═════ DATASET RECORDS ═════

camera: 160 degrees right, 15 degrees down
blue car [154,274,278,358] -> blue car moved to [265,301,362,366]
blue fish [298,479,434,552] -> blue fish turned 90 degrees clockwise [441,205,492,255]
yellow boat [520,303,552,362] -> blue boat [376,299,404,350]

═════
═════ DATASET RECORDS ═════

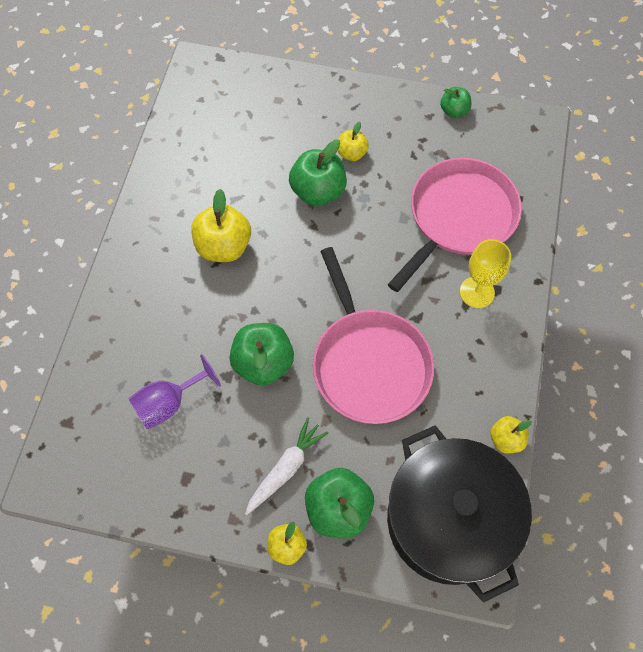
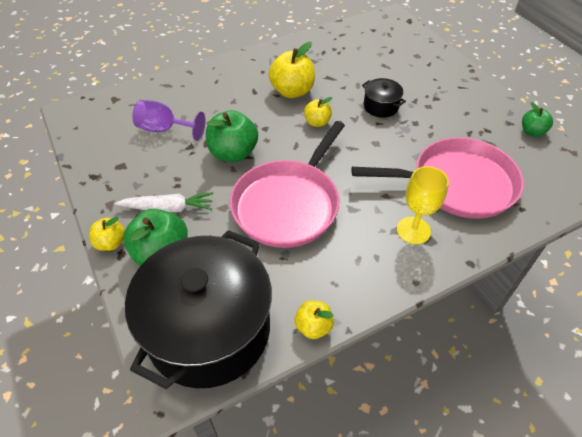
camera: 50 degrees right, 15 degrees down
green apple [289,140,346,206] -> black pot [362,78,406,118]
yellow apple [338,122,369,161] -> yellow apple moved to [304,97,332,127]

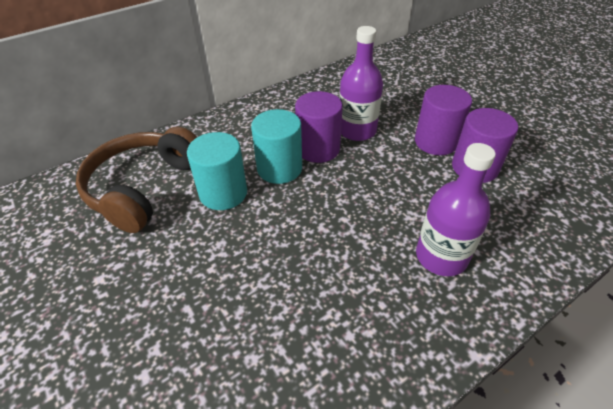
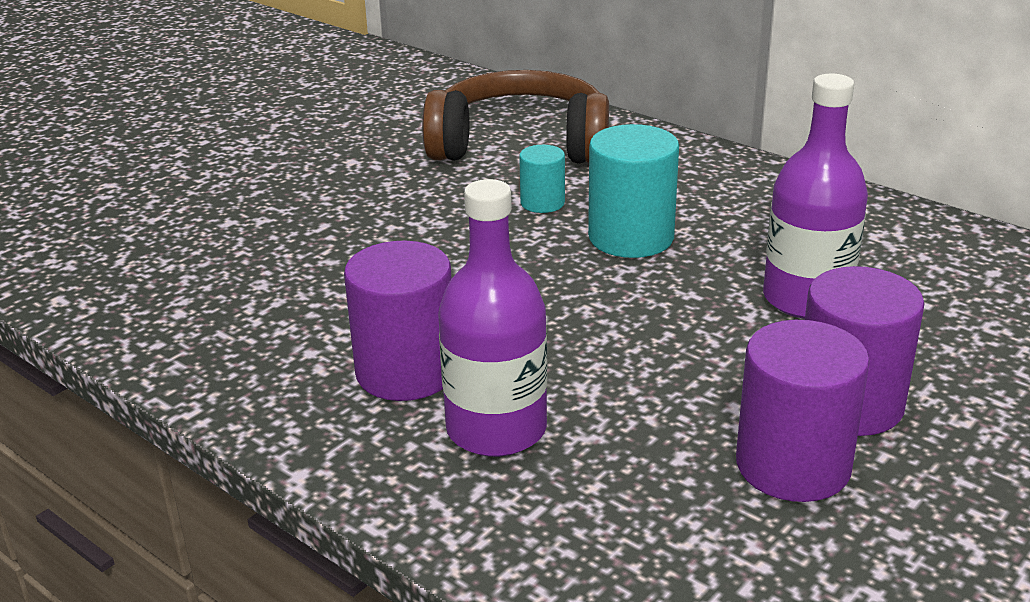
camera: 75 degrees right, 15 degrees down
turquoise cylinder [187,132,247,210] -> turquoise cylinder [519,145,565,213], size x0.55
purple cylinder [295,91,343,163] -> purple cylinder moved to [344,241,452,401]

═════

Above are the records; return the lines in them from the one with "camera: 50 degrees right, 15 degrees down" to the one with "purple cylinder [295,91,343,163]", inclusive, exactly and without images.

camera: 50 degrees right, 15 degrees down
green apple [289,140,346,206] -> black pot [362,78,406,118]
yellow apple [338,122,369,161] -> yellow apple moved to [304,97,332,127]

camera: 75 degrees right, 15 degrees down
turquoise cylinder [187,132,247,210] -> turquoise cylinder [519,145,565,213], size x0.55
purple cylinder [295,91,343,163] -> purple cylinder moved to [344,241,452,401]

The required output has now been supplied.